Write the lines below out exactly, dropping each picture.

[Opening Given records section]

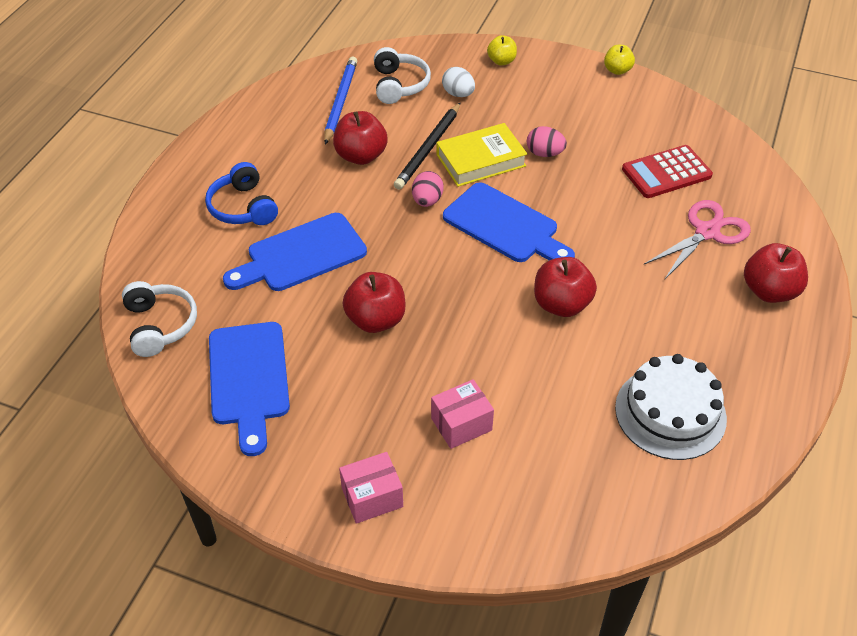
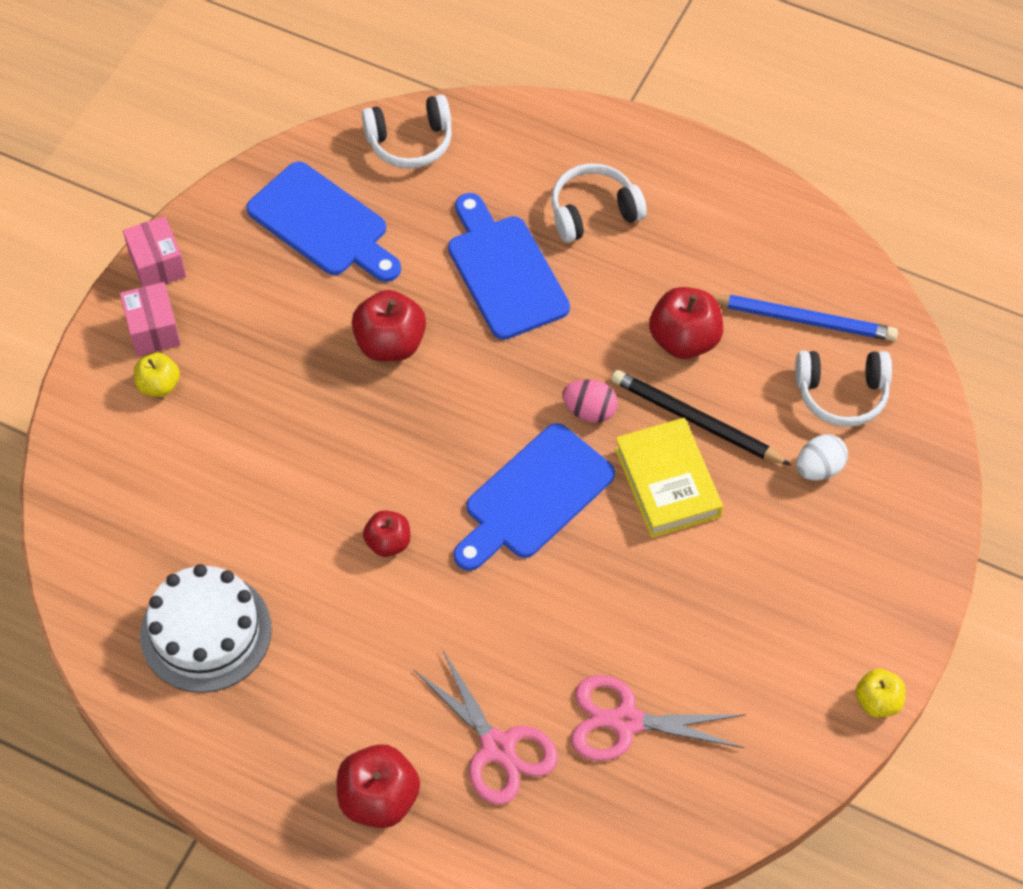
camera: 95 degrees right, 10 degrees up
(243, 207) = (593, 212): blue headphones -> white headphones
(249, 379) = (322, 223): blue cutting board -> blue cutting board turned 135 degrees counterclockwise
(461, 424) = (228, 417): pink box -> pink box (157, 265)
(501, 61) = (901, 536): yellow apple -> yellow apple (159, 385)
(544, 153) = (677, 565): pink egg -> none
(561, 304) = (388, 543): red apple -> red apple, size x0.61
(666, 172) = (626, 721): red calculator -> pink scissors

[Closing Given records section]

Answer to the problem >>
camera: 95 degrees right, 10 degrees up
(243, 207) = (593, 212): blue headphones -> white headphones
(249, 379) = (322, 223): blue cutting board -> blue cutting board turned 135 degrees counterclockwise
(461, 424) = (228, 417): pink box -> pink box (157, 265)
(501, 61) = (901, 536): yellow apple -> yellow apple (159, 385)
(544, 153) = (677, 565): pink egg -> none
(561, 304) = (388, 543): red apple -> red apple, size x0.61
(666, 172) = (626, 721): red calculator -> pink scissors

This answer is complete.